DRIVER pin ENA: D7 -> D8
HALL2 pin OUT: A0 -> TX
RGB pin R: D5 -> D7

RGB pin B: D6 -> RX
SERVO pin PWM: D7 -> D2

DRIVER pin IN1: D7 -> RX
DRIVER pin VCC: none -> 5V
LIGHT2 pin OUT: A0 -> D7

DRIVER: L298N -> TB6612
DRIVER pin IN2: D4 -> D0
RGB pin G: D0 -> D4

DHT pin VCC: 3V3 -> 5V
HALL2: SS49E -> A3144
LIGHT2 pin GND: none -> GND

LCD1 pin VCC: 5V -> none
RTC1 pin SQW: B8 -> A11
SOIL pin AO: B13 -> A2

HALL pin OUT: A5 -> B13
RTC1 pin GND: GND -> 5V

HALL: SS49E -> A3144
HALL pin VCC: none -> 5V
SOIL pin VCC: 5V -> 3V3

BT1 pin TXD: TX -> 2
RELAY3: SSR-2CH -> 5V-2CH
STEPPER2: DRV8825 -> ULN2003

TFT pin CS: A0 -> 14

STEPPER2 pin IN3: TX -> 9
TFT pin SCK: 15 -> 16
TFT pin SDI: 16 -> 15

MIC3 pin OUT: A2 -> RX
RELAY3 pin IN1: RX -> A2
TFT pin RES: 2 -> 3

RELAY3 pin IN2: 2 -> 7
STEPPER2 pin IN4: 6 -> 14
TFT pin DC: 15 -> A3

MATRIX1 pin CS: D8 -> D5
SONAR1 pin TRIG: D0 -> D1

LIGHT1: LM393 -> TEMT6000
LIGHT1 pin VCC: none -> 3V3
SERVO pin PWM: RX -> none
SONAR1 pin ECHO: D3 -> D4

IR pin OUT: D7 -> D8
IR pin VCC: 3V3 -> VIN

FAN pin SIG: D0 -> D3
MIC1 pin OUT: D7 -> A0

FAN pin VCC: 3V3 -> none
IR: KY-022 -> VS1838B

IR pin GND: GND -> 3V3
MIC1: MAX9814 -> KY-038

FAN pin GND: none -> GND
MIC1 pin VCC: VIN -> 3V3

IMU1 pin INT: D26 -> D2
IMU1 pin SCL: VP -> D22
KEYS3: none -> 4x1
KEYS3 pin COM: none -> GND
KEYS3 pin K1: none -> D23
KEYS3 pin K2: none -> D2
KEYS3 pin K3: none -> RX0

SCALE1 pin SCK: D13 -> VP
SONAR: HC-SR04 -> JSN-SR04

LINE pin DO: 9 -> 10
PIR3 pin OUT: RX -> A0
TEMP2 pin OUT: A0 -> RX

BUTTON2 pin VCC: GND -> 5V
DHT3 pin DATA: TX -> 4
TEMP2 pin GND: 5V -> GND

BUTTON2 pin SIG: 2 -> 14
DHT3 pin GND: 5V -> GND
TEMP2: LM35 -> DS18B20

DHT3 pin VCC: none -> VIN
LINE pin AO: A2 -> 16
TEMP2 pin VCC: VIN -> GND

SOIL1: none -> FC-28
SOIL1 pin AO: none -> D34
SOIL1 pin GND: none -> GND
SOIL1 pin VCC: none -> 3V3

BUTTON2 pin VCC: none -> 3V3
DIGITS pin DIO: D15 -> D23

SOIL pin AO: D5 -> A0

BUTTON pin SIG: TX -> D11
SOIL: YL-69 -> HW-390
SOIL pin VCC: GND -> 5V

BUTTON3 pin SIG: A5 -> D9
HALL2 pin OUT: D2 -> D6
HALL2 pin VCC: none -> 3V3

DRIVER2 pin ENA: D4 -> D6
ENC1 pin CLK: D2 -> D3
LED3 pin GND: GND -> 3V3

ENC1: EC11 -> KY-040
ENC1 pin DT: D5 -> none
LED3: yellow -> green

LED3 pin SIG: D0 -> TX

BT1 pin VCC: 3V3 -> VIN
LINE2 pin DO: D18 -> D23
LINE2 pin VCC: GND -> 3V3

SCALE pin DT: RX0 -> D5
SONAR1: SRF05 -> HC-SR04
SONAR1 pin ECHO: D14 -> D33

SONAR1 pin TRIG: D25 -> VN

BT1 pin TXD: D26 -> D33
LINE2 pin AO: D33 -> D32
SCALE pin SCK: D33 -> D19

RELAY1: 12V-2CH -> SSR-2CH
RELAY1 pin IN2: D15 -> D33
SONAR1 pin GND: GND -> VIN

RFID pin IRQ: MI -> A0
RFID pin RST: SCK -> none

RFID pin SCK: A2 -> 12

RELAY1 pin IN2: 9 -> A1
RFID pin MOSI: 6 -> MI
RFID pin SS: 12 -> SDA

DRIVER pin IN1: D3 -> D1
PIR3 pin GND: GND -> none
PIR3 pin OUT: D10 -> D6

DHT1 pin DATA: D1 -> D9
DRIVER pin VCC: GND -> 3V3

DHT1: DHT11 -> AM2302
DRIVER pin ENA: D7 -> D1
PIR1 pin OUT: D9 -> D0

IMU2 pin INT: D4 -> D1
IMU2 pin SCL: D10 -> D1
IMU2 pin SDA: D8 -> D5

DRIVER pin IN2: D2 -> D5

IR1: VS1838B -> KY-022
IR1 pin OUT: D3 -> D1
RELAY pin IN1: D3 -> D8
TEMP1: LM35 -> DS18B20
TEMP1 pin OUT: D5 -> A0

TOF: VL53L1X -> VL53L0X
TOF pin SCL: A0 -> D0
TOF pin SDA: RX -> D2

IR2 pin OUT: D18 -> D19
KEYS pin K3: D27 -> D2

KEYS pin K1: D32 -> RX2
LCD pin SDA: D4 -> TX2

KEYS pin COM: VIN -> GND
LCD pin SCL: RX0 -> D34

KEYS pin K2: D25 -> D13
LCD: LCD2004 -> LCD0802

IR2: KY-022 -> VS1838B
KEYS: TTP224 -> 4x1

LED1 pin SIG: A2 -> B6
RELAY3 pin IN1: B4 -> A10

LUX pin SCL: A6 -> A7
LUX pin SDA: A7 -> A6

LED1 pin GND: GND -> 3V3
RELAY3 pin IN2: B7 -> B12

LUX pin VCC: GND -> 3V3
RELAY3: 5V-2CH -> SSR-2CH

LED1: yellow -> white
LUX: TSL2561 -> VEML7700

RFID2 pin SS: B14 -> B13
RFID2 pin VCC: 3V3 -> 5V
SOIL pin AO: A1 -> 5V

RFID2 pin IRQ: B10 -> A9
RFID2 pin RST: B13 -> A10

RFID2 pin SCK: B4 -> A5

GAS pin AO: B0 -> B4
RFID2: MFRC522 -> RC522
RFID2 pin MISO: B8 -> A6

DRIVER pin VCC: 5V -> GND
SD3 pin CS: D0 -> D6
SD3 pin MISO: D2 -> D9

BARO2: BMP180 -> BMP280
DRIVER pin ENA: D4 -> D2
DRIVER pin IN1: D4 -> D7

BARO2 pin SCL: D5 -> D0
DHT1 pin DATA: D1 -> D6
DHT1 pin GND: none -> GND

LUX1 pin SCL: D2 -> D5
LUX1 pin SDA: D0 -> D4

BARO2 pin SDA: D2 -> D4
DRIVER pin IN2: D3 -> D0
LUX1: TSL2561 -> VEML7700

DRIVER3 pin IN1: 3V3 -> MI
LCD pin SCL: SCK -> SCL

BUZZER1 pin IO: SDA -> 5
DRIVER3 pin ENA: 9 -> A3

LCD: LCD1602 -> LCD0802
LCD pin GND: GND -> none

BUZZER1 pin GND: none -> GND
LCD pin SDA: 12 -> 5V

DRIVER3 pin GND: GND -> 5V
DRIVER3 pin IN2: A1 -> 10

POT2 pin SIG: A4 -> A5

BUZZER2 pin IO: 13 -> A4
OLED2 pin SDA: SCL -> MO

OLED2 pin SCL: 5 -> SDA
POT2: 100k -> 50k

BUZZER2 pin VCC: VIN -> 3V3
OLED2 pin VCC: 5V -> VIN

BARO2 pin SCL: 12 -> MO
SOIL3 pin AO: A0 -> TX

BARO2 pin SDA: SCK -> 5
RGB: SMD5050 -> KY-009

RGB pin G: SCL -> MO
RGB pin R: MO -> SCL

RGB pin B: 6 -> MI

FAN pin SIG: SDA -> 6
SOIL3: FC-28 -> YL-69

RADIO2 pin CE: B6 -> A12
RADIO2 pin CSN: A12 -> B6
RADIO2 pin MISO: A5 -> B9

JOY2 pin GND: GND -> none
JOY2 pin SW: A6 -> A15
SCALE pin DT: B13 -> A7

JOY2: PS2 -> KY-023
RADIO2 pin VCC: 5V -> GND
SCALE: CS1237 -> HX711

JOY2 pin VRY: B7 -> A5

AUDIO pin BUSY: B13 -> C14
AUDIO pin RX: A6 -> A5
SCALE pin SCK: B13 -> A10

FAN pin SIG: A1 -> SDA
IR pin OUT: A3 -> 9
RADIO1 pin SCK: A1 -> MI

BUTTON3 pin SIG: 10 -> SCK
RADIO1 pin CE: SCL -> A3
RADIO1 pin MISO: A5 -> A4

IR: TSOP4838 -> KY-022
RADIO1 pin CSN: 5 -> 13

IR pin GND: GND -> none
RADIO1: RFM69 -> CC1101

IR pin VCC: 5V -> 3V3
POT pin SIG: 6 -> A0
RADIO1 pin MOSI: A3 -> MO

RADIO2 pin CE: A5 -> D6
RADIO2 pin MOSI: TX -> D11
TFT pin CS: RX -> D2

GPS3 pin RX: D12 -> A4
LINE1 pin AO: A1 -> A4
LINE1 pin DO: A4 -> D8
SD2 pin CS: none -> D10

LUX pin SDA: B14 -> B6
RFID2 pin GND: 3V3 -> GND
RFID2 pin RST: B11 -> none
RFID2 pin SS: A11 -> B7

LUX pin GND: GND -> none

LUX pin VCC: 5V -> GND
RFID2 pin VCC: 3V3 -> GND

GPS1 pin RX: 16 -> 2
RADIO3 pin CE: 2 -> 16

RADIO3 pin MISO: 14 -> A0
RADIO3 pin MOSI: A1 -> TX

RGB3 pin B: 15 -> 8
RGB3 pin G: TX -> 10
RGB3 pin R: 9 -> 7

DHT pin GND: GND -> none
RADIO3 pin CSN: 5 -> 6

+-------+

**Exercise:** Print exactly, and only, the lines running from the one that contains "OLED2 pin VCC: 5V -> VIN" to the last line of the records above.

**Response area:**
OLED2 pin VCC: 5V -> VIN

BARO2 pin SCL: 12 -> MO
SOIL3 pin AO: A0 -> TX

BARO2 pin SDA: SCK -> 5
RGB: SMD5050 -> KY-009

RGB pin G: SCL -> MO
RGB pin R: MO -> SCL

RGB pin B: 6 -> MI

FAN pin SIG: SDA -> 6
SOIL3: FC-28 -> YL-69

RADIO2 pin CE: B6 -> A12
RADIO2 pin CSN: A12 -> B6
RADIO2 pin MISO: A5 -> B9

JOY2 pin GND: GND -> none
JOY2 pin SW: A6 -> A15
SCALE pin DT: B13 -> A7

JOY2: PS2 -> KY-023
RADIO2 pin VCC: 5V -> GND
SCALE: CS1237 -> HX711

JOY2 pin VRY: B7 -> A5

AUDIO pin BUSY: B13 -> C14
AUDIO pin RX: A6 -> A5
SCALE pin SCK: B13 -> A10

FAN pin SIG: A1 -> SDA
IR pin OUT: A3 -> 9
RADIO1 pin SCK: A1 -> MI

BUTTON3 pin SIG: 10 -> SCK
RADIO1 pin CE: SCL -> A3
RADIO1 pin MISO: A5 -> A4

IR: TSOP4838 -> KY-022
RADIO1 pin CSN: 5 -> 13

IR pin GND: GND -> none
RADIO1: RFM69 -> CC1101

IR pin VCC: 5V -> 3V3
POT pin SIG: 6 -> A0
RADIO1 pin MOSI: A3 -> MO

RADIO2 pin CE: A5 -> D6
RADIO2 pin MOSI: TX -> D11
TFT pin CS: RX -> D2

GPS3 pin RX: D12 -> A4
LINE1 pin AO: A1 -> A4
LINE1 pin DO: A4 -> D8
SD2 pin CS: none -> D10

LUX pin SDA: B14 -> B6
RFID2 pin GND: 3V3 -> GND
RFID2 pin RST: B11 -> none
RFID2 pin SS: A11 -> B7

LUX pin GND: GND -> none

LUX pin VCC: 5V -> GND
RFID2 pin VCC: 3V3 -> GND

GPS1 pin RX: 16 -> 2
RADIO3 pin CE: 2 -> 16

RADIO3 pin MISO: 14 -> A0
RADIO3 pin MOSI: A1 -> TX

RGB3 pin B: 15 -> 8
RGB3 pin G: TX -> 10
RGB3 pin R: 9 -> 7

DHT pin GND: GND -> none
RADIO3 pin CSN: 5 -> 6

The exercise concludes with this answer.